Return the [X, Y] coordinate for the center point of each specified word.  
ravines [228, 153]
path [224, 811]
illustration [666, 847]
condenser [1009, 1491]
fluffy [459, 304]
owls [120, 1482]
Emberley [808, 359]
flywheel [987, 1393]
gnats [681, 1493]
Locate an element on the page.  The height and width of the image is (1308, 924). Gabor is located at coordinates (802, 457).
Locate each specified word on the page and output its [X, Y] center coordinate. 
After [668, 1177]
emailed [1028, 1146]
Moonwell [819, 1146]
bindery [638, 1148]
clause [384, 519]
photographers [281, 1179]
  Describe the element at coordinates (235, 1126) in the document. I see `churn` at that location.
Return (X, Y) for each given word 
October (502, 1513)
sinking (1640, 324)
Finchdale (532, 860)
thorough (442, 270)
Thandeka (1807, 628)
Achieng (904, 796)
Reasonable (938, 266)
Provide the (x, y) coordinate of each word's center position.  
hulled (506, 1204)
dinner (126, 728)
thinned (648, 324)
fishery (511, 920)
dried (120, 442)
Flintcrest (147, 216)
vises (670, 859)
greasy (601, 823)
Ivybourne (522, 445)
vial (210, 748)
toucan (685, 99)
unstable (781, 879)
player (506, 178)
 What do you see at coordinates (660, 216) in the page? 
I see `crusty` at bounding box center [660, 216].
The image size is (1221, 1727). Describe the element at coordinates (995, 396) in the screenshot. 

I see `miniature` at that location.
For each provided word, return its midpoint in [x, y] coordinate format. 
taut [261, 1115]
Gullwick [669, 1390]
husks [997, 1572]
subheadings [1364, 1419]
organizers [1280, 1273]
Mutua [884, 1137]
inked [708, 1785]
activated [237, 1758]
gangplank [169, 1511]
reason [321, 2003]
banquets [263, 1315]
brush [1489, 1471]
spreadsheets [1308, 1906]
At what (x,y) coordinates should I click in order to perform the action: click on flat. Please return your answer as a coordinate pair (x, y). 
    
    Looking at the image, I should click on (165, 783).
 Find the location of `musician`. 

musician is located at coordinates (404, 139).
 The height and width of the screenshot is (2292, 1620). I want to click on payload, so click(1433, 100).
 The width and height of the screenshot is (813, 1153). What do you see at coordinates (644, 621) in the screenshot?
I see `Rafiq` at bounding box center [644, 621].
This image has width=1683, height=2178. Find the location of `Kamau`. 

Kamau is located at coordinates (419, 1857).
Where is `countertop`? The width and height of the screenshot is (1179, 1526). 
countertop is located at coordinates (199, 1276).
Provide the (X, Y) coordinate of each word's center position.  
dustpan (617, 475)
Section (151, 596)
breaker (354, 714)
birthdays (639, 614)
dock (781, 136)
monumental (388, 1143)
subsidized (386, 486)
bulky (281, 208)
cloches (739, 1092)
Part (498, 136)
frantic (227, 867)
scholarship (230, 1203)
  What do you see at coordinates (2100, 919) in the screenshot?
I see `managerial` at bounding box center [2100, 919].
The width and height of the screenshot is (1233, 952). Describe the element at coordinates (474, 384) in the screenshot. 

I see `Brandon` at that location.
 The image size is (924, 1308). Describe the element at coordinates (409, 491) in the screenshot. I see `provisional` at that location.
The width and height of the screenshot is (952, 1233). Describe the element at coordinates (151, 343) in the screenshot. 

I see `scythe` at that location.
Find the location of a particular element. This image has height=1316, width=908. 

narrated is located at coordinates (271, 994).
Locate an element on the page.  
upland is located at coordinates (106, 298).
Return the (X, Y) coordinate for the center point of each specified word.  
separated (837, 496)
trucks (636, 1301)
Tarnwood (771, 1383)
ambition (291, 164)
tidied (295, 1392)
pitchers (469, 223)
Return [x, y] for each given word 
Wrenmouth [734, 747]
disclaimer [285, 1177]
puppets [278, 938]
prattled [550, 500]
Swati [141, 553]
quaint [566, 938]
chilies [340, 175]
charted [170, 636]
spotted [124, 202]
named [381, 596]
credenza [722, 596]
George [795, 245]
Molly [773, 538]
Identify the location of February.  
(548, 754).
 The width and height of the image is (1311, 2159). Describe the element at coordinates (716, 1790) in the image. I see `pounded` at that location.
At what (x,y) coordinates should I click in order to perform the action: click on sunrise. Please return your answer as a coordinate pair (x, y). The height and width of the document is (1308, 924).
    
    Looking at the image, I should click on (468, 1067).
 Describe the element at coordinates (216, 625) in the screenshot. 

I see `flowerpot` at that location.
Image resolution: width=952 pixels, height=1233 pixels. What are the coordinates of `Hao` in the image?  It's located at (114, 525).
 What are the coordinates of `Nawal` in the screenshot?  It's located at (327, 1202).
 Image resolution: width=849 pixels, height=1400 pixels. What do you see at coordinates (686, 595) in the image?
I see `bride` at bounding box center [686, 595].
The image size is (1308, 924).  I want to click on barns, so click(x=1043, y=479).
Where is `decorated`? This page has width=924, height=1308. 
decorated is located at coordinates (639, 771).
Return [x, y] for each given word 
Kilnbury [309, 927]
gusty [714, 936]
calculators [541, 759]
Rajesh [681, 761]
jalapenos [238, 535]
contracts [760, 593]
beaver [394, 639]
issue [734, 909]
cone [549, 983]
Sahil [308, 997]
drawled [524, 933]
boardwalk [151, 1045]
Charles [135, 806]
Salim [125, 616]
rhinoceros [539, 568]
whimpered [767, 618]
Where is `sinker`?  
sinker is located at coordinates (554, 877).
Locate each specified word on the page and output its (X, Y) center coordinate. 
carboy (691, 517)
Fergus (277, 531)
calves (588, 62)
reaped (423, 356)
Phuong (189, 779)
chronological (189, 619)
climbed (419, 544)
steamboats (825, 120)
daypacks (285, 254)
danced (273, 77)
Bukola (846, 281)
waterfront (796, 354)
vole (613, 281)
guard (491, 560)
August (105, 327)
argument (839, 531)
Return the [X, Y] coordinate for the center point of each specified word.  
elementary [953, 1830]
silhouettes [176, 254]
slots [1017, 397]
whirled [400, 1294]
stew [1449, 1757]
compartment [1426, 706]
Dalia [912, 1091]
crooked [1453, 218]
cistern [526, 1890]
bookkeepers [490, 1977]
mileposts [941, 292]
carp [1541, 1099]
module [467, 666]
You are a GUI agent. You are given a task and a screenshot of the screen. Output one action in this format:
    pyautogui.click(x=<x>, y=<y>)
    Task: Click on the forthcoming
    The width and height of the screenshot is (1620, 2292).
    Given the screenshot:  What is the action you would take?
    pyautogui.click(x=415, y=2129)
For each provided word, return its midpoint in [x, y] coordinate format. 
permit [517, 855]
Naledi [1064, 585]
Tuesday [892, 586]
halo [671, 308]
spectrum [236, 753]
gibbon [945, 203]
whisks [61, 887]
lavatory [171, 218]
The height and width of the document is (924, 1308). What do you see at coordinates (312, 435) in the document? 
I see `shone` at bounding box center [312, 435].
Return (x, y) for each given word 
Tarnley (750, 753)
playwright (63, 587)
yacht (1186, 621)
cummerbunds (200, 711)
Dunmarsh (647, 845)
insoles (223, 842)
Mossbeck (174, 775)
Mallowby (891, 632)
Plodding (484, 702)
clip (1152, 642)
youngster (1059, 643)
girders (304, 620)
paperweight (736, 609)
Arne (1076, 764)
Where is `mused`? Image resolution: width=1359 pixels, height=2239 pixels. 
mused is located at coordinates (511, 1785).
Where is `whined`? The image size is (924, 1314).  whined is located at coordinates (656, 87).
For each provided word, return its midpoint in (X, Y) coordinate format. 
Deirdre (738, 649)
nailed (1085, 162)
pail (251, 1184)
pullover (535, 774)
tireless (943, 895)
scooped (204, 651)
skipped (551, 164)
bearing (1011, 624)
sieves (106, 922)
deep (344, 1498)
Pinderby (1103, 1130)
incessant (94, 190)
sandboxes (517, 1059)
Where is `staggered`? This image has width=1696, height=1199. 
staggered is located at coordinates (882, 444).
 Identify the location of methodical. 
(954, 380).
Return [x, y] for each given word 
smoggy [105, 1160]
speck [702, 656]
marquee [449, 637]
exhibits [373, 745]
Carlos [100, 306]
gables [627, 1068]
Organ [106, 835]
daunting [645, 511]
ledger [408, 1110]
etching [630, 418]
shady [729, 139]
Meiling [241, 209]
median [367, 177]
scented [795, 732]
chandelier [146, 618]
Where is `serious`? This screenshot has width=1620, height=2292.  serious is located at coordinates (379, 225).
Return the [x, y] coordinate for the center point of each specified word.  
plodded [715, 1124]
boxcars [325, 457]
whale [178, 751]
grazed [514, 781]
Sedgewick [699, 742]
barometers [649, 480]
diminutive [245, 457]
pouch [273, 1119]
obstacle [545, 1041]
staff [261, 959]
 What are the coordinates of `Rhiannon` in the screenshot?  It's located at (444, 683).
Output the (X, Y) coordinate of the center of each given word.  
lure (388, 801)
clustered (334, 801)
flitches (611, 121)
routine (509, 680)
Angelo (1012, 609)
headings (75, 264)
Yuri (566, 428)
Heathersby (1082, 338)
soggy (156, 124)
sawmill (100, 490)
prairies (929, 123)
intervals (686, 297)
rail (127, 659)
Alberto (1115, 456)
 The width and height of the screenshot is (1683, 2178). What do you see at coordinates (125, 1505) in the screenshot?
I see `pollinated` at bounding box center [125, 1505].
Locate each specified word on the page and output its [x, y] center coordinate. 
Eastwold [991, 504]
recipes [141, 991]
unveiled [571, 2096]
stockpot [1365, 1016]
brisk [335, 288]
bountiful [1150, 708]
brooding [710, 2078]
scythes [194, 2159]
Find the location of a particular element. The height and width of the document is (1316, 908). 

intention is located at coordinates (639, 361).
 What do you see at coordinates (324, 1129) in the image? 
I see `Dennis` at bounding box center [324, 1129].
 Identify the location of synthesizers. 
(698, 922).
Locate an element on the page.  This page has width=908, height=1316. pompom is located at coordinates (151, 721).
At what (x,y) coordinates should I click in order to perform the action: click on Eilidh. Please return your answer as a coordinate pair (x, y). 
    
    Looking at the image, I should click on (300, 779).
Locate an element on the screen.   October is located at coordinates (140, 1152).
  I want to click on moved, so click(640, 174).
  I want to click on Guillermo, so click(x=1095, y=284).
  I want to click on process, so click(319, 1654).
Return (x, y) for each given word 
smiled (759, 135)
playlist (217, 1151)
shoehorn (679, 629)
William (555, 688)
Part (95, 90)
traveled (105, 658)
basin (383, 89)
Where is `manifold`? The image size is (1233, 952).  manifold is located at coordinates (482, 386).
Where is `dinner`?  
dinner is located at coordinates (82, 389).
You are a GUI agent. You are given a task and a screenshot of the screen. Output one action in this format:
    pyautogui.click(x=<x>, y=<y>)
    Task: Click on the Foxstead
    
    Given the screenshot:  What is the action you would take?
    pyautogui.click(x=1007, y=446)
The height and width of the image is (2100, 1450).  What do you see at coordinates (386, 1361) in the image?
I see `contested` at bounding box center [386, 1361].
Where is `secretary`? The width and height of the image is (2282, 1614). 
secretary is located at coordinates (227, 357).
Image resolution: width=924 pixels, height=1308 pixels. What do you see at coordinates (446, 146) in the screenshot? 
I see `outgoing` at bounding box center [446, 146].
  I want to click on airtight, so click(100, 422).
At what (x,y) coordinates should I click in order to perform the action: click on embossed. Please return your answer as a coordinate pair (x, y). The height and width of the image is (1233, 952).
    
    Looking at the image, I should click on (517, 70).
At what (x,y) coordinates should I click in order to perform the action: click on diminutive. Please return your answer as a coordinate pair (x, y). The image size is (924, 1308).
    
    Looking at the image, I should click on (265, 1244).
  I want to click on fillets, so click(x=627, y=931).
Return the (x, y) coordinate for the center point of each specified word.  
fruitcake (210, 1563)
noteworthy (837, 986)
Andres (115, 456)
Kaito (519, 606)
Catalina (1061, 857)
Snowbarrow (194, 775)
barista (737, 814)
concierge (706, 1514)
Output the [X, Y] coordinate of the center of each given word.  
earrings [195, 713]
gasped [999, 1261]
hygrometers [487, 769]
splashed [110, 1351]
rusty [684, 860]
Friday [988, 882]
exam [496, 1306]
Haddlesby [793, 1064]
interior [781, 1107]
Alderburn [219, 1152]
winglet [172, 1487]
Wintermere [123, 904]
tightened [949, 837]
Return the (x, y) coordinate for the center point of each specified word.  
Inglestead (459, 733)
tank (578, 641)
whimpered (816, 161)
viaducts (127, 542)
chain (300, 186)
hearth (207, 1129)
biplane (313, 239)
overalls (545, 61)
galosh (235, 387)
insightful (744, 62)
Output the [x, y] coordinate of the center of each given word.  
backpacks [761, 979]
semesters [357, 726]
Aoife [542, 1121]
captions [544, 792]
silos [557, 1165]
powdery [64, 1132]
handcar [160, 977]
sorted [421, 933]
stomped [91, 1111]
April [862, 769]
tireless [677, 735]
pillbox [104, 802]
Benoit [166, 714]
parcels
────────
* [YOUR INSTRUCTIONS]
Copy out the stretch of material from the line containing "Rajesh [681, 761]" through the line containing "lavatory [171, 218]", reproducing each line word for word.

* [OUTPUT]
Rajesh [681, 761]
jalapenos [238, 535]
contracts [760, 593]
beaver [394, 639]
issue [734, 909]
cone [549, 983]
Sahil [308, 997]
drawled [524, 933]
boardwalk [151, 1045]
Charles [135, 806]
Salim [125, 616]
rhinoceros [539, 568]
whimpered [767, 618]
Where is `sinker`?  
sinker is located at coordinates (554, 877).
Locate each specified word on the page and output its (X, Y) center coordinate. 
carboy (691, 517)
Fergus (277, 531)
calves (588, 62)
reaped (423, 356)
Phuong (189, 779)
chronological (189, 619)
climbed (419, 544)
steamboats (825, 120)
daypacks (285, 254)
danced (273, 77)
Bukola (846, 281)
waterfront (796, 354)
vole (613, 281)
guard (491, 560)
August (105, 327)
argument (839, 531)
Return the [X, Y] coordinate for the center point of each specified word.  
elementary [953, 1830]
silhouettes [176, 254]
slots [1017, 397]
whirled [400, 1294]
stew [1449, 1757]
compartment [1426, 706]
Dalia [912, 1091]
crooked [1453, 218]
cistern [526, 1890]
bookkeepers [490, 1977]
mileposts [941, 292]
carp [1541, 1099]
module [467, 666]
You are a GUI agent. You are given a task and a screenshot of the screen. Output one action in this format:
    pyautogui.click(x=<x>, y=<y>)
    Task: Click on the forthcoming
    The width and height of the screenshot is (1620, 2292).
    Given the screenshot:  What is the action you would take?
    pyautogui.click(x=415, y=2129)
For each provided word, return its midpoint in [x, y] coordinate format. 
permit [517, 855]
Naledi [1064, 585]
Tuesday [892, 586]
halo [671, 308]
spectrum [236, 753]
gibbon [945, 203]
whisks [61, 887]
lavatory [171, 218]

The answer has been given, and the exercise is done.